◆ Assignment
Once you find the line with "none -> cyan brick D10 level 1" in the listing below, set down exactly every line from it through the line with "none -> lime brick H3:I3 level 1", but no pictures.

*****

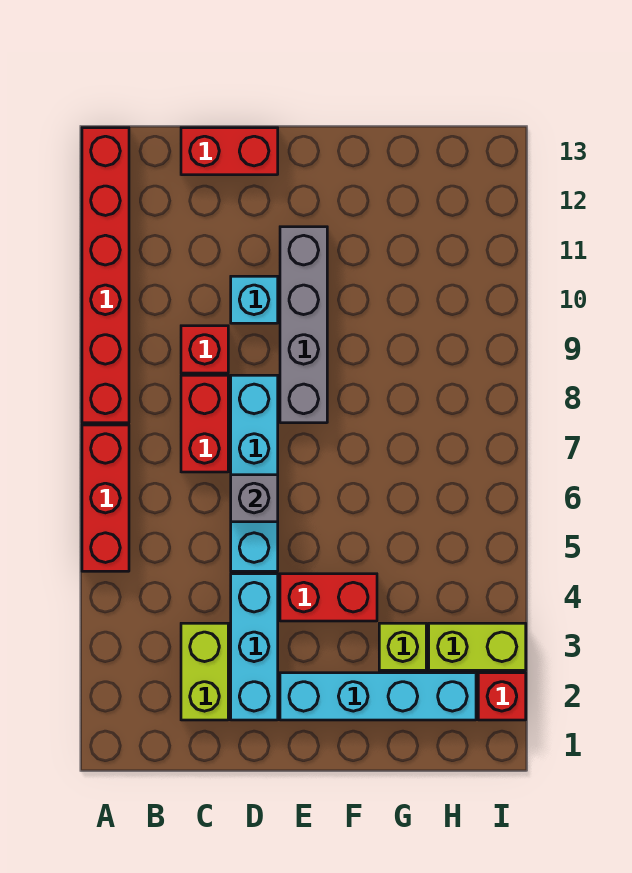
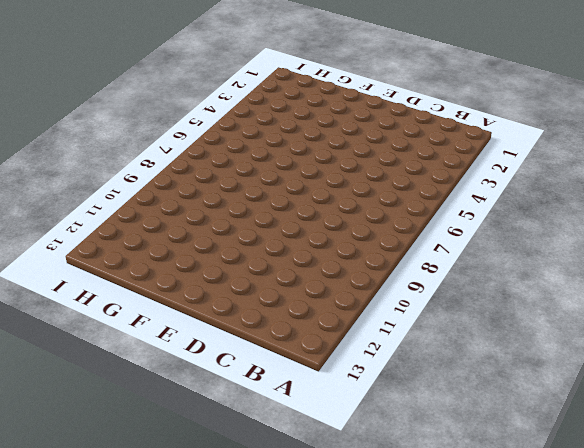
none -> red brick A5:A7 level 1
none -> red brick A8:A13 level 1
none -> lime brick C2:C3 level 1

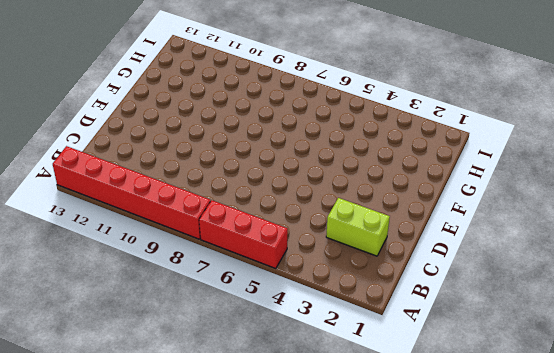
none -> red brick C7:C8 level 1
none -> red brick C9 level 1
none -> red brick C13:D13 level 1

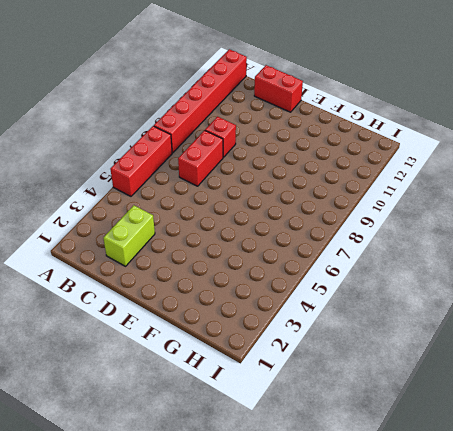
none -> cyan brick D2:D4 level 1
none -> cyan brick D5:D8 level 1
none -> cyan brick D10 level 1

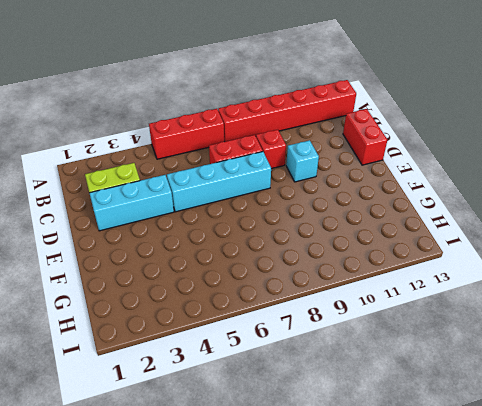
none -> cyan brick E2:H2 level 1
none -> red brick E4:F4 level 1
none -> grey brick E8:E11 level 1

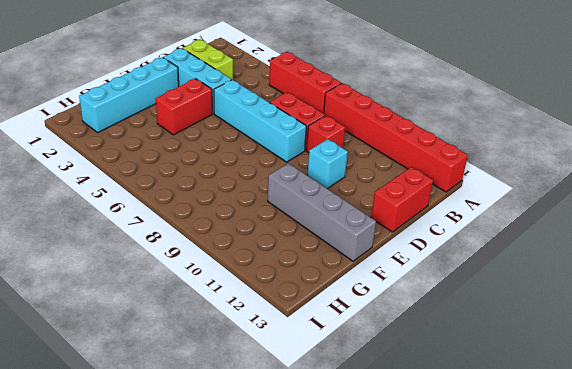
grey brick F10:F13 level 1 -> grey brick E8:E11 level 1
none -> lime brick G3 level 1
none -> lime brick H3:I3 level 1
none -> red brick I2 level 1

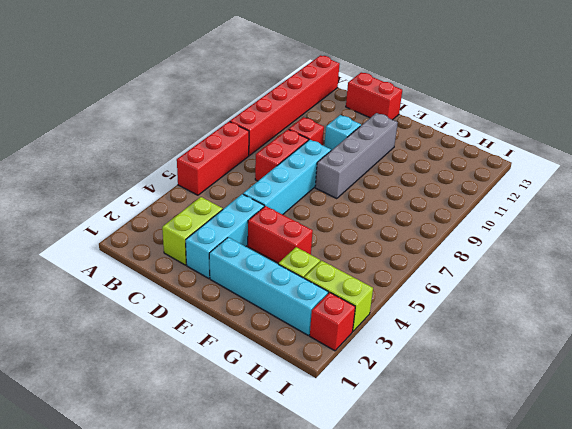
none -> grey brick D6 level 2

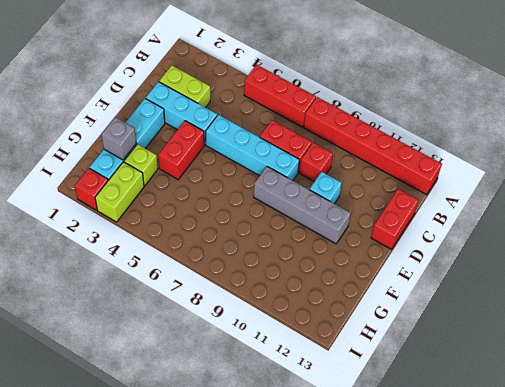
grey brick G2 level 2 -> grey brick D6 level 2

*****

◆ Written solution
none -> cyan brick D10 level 1

none -> cyan brick E2:H2 level 1
none -> red brick E4:F4 level 1
none -> grey brick E8:E11 level 1

grey brick F10:F13 level 1 -> grey brick E8:E11 level 1
none -> lime brick G3 level 1
none -> lime brick H3:I3 level 1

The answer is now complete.